YOUR ASSIGNMENT :: Produce a copy of every line in the records that holds the string "turquoise".

SUPPLIED INFORMATION ::
★ ★ ★
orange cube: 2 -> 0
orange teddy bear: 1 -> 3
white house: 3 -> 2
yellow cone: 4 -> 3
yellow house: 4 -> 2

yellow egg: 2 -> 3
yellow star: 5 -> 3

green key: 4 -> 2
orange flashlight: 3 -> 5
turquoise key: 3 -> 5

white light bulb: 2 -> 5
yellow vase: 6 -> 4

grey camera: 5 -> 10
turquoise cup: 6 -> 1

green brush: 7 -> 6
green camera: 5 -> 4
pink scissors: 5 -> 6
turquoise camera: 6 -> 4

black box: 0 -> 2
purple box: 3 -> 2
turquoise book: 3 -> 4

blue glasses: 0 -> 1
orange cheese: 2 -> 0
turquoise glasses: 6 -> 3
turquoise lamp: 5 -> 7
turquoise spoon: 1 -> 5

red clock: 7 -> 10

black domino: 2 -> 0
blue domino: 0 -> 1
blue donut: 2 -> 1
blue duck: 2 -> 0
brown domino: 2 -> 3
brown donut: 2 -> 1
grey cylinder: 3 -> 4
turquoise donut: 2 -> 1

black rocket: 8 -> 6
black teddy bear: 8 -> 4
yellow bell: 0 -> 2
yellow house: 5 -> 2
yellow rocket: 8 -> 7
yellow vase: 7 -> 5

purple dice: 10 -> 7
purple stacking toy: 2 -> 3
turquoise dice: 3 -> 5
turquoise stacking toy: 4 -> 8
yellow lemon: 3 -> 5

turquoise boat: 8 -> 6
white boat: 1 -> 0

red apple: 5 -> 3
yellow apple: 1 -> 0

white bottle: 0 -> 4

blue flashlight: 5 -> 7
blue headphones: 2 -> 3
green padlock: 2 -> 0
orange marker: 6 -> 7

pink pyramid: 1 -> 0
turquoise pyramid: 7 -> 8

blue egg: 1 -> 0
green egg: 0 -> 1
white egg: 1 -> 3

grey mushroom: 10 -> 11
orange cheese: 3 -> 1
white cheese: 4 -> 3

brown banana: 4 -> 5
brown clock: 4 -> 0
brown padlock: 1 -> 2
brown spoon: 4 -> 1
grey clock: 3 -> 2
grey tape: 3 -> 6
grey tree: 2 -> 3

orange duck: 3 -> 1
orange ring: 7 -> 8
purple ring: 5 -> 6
★ ★ ★
WORKED SOLUTION ::
turquoise key: 3 -> 5
turquoise cup: 6 -> 1
turquoise camera: 6 -> 4
turquoise book: 3 -> 4
turquoise glasses: 6 -> 3
turquoise lamp: 5 -> 7
turquoise spoon: 1 -> 5
turquoise donut: 2 -> 1
turquoise dice: 3 -> 5
turquoise stacking toy: 4 -> 8
turquoise boat: 8 -> 6
turquoise pyramid: 7 -> 8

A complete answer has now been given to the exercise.